* Task goal *
Every line from the one with "old: red tape (no. 2 from left)" to the final line of the records should be printed exactly as it is, with pictures left out.

* Data extracts *

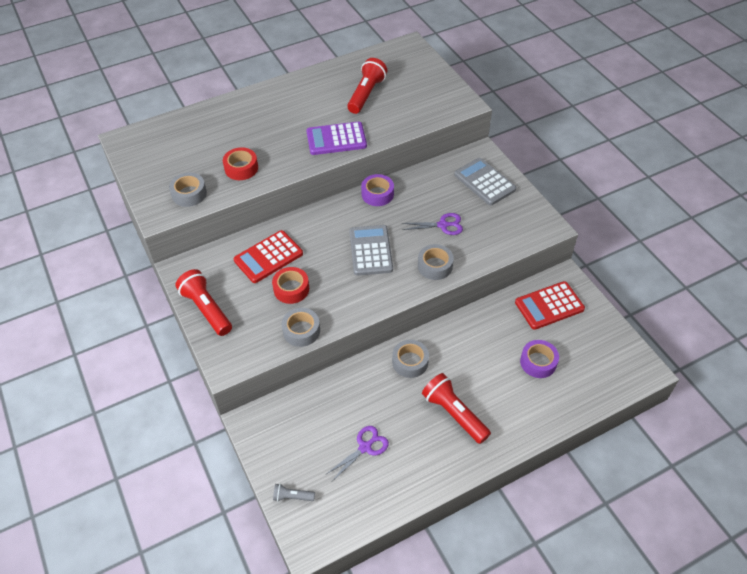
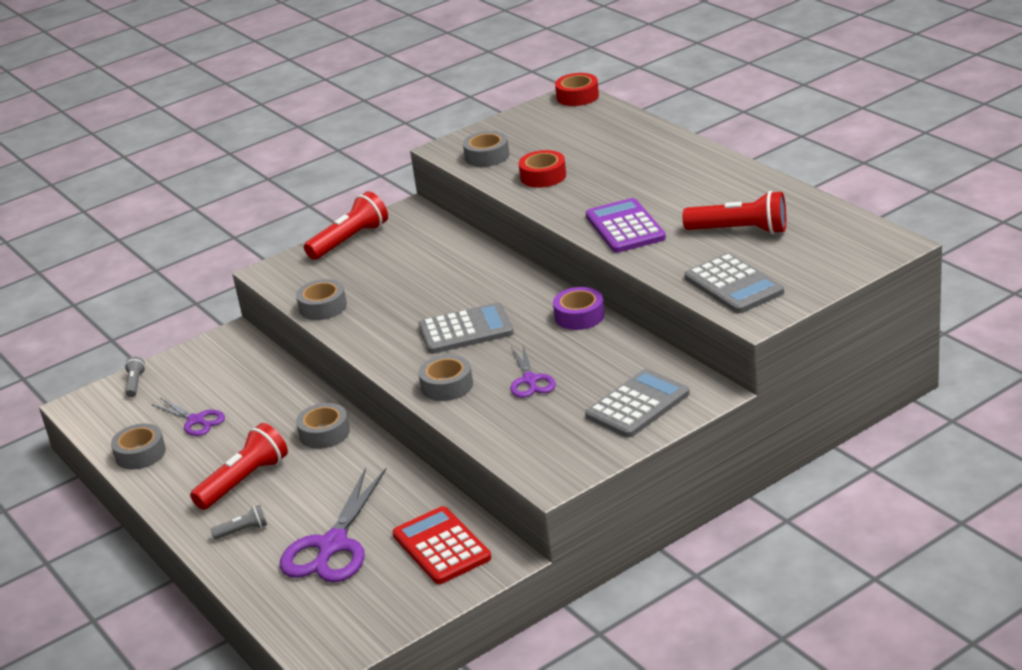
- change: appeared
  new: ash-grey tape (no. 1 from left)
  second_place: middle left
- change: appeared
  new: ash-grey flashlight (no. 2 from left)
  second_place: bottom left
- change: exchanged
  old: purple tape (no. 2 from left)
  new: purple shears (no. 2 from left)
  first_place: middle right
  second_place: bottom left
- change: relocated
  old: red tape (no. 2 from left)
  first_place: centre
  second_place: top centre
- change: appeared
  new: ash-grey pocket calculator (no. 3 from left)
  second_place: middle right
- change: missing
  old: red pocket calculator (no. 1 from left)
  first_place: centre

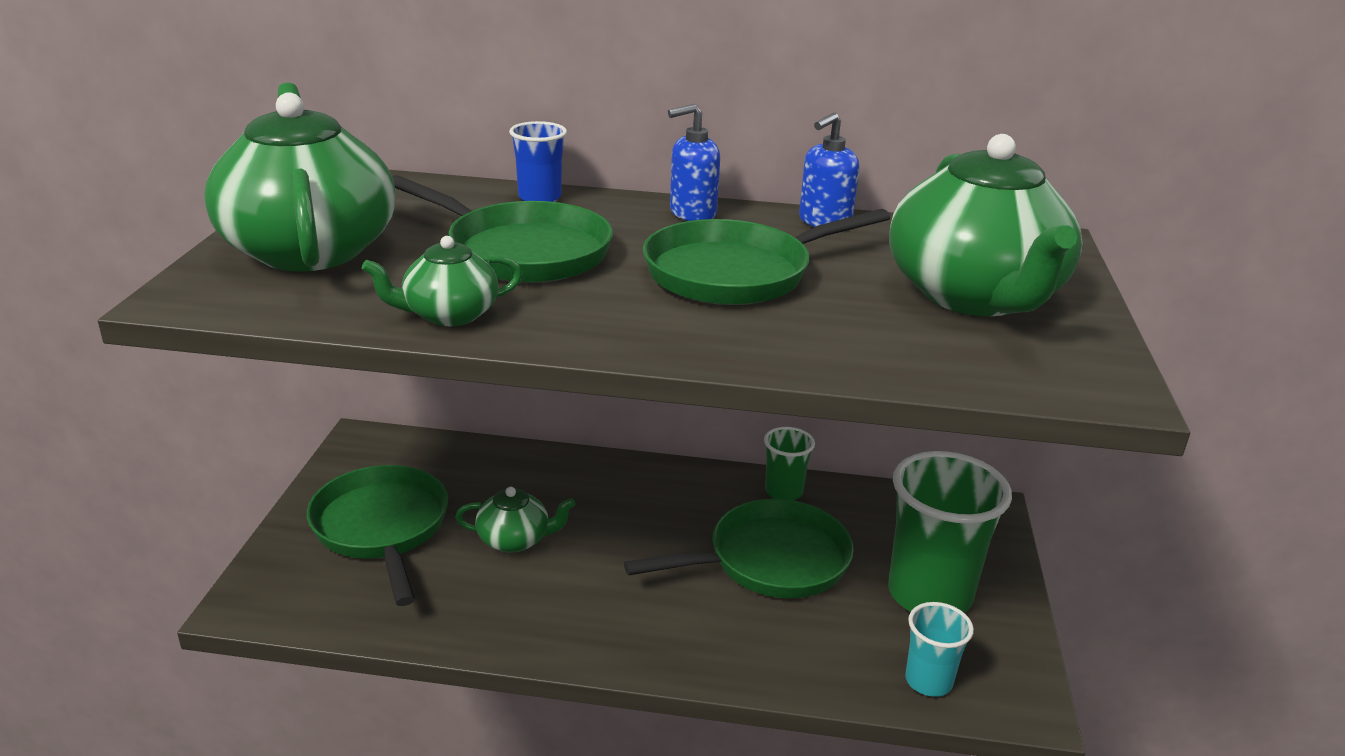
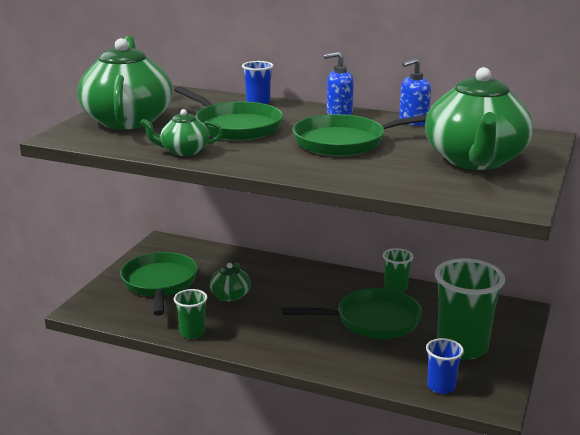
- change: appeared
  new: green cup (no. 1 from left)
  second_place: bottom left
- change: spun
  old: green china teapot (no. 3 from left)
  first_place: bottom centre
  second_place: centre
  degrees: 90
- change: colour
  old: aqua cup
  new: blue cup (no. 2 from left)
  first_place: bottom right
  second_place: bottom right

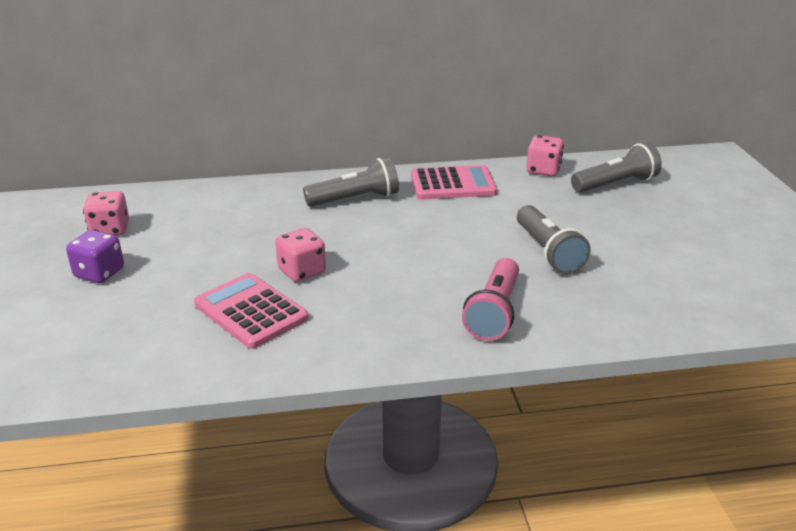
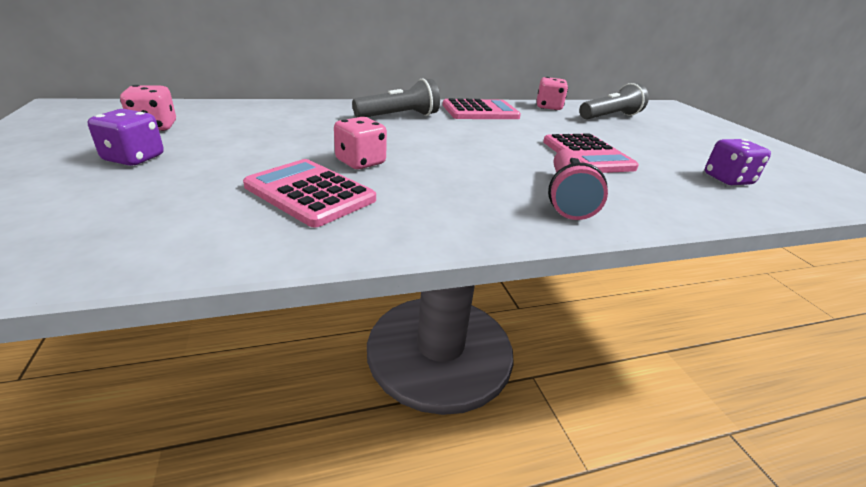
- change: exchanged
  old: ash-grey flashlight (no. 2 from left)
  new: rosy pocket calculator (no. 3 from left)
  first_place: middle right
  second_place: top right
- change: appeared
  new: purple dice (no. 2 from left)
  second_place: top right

* Exercise response *
  old: red tape (no. 2 from left)
  first_place: centre
  second_place: top centre
- change: appeared
  new: ash-grey pocket calculator (no. 3 from left)
  second_place: middle right
- change: missing
  old: red pocket calculator (no. 1 from left)
  first_place: centre

- change: appeared
  new: green cup (no. 1 from left)
  second_place: bottom left
- change: spun
  old: green china teapot (no. 3 from left)
  first_place: bottom centre
  second_place: centre
  degrees: 90
- change: colour
  old: aqua cup
  new: blue cup (no. 2 from left)
  first_place: bottom right
  second_place: bottom right

- change: exchanged
  old: ash-grey flashlight (no. 2 from left)
  new: rosy pocket calculator (no. 3 from left)
  first_place: middle right
  second_place: top right
- change: appeared
  new: purple dice (no. 2 from left)
  second_place: top right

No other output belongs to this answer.